Problem to solve: What you give back must match the data character for character.

Recorded data:
▼

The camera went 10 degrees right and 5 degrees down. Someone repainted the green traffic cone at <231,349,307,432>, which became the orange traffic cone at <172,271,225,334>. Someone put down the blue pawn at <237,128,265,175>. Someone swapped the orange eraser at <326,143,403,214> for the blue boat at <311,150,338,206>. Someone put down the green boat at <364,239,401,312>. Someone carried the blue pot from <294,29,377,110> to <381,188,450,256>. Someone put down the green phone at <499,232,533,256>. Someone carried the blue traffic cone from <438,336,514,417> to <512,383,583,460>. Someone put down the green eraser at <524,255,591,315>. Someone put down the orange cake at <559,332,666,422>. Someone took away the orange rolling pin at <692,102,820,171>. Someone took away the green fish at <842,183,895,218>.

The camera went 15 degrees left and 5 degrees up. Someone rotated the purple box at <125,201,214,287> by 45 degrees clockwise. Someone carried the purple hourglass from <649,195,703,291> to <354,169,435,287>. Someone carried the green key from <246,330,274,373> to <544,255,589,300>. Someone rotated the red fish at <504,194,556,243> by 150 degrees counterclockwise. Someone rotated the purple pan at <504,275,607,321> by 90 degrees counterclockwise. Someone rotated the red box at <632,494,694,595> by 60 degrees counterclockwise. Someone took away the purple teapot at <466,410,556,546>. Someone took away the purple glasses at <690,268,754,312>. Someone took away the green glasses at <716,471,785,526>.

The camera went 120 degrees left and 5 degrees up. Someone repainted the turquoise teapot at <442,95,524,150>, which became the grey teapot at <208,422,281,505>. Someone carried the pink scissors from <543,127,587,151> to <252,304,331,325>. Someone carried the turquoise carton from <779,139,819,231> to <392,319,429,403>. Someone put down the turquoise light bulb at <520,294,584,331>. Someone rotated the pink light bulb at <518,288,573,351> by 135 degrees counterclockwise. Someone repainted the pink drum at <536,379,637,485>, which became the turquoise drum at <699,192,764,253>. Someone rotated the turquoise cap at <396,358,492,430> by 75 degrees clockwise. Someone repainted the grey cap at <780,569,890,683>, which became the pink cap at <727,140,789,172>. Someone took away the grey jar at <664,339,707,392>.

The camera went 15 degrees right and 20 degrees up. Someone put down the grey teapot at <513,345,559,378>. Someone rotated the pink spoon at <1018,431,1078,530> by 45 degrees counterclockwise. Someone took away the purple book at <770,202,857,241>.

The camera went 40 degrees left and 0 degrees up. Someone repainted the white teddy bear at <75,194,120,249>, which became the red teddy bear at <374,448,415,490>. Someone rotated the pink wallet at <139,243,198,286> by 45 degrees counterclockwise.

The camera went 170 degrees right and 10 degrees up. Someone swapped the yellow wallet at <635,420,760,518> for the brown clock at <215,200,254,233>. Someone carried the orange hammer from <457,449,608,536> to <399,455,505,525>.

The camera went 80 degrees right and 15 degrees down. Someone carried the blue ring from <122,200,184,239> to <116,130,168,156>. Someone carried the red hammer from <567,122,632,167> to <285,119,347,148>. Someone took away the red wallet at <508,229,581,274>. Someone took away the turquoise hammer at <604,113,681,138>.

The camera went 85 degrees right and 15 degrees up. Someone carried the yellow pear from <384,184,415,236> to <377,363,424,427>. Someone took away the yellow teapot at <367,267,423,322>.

▲

Result below:
The camera went 10 degrees right and 5 degrees down. Someone repainted the green traffic cone at <231,349,307,432>, which became the orange traffic cone at <172,271,225,334>. Someone put down the blue pawn at <237,128,265,175>. Someone swapped the orange eraser at <326,143,403,214> for the blue boat at <311,150,338,206>. Someone put down the green boat at <364,239,401,312>. Someone carried the blue pot from <294,29,377,110> to <381,188,450,256>. Someone put down the green phone at <499,232,533,256>. Someone carried the blue traffic cone from <438,336,514,417> to <512,383,583,460>. Someone put down the green eraser at <524,255,591,315>. Someone put down the orange cake at <559,332,666,422>. Someone took away the orange rolling pin at <692,102,820,171>. Someone took away the green fish at <842,183,895,218>.

The camera went 15 degrees left and 5 degrees up. Someone rotated the purple box at <125,201,214,287> by 45 degrees clockwise. Someone carried the purple hourglass from <649,195,703,291> to <354,169,435,287>. Someone carried the green key from <246,330,274,373> to <544,255,589,300>. Someone rotated the red fish at <504,194,556,243> by 150 degrees counterclockwise. Someone rotated the purple pan at <504,275,607,321> by 90 degrees counterclockwise. Someone rotated the red box at <632,494,694,595> by 60 degrees counterclockwise. Someone took away the purple teapot at <466,410,556,546>. Someone took away the purple glasses at <690,268,754,312>. Someone took away the green glasses at <716,471,785,526>.

The camera went 120 degrees left and 5 degrees up. Someone repainted the turquoise teapot at <442,95,524,150>, which became the grey teapot at <208,422,281,505>. Someone carried the pink scissors from <543,127,587,151> to <252,304,331,325>. Someone carried the turquoise carton from <779,139,819,231> to <392,319,429,403>. Someone put down the turquoise light bulb at <520,294,584,331>. Someone rotated the pink light bulb at <518,288,573,351> by 135 degrees counterclockwise. Someone repainted the pink drum at <536,379,637,485>, which became the turquoise drum at <699,192,764,253>. Someone rotated the turquoise cap at <396,358,492,430> by 75 degrees clockwise. Someone repainted the grey cap at <780,569,890,683>, which became the pink cap at <727,140,789,172>. Someone took away the grey jar at <664,339,707,392>.

The camera went 15 degrees right and 20 degrees up. Someone put down the grey teapot at <513,345,559,378>. Someone rotated the pink spoon at <1018,431,1078,530> by 45 degrees counterclockwise. Someone took away the purple book at <770,202,857,241>.

The camera went 40 degrees left and 0 degrees up. Someone repainted the white teddy bear at <75,194,120,249>, which became the red teddy bear at <374,448,415,490>. Someone rotated the pink wallet at <139,243,198,286> by 45 degrees counterclockwise.

The camera went 170 degrees right and 10 degrees up. Someone swapped the yellow wallet at <635,420,760,518> for the brown clock at <215,200,254,233>. Someone carried the orange hammer from <457,449,608,536> to <399,455,505,525>.

The camera went 80 degrees right and 15 degrees down. Someone carried the blue ring from <122,200,184,239> to <116,130,168,156>. Someone carried the red hammer from <567,122,632,167> to <285,119,347,148>. Someone took away the red wallet at <508,229,581,274>. Someone took away the turquoise hammer at <604,113,681,138>.

The camera went 85 degrees right and 15 degrees up. Someone carried the yellow pear from <384,184,415,236> to <377,363,424,427>. Someone took away the yellow teapot at <367,267,423,322>.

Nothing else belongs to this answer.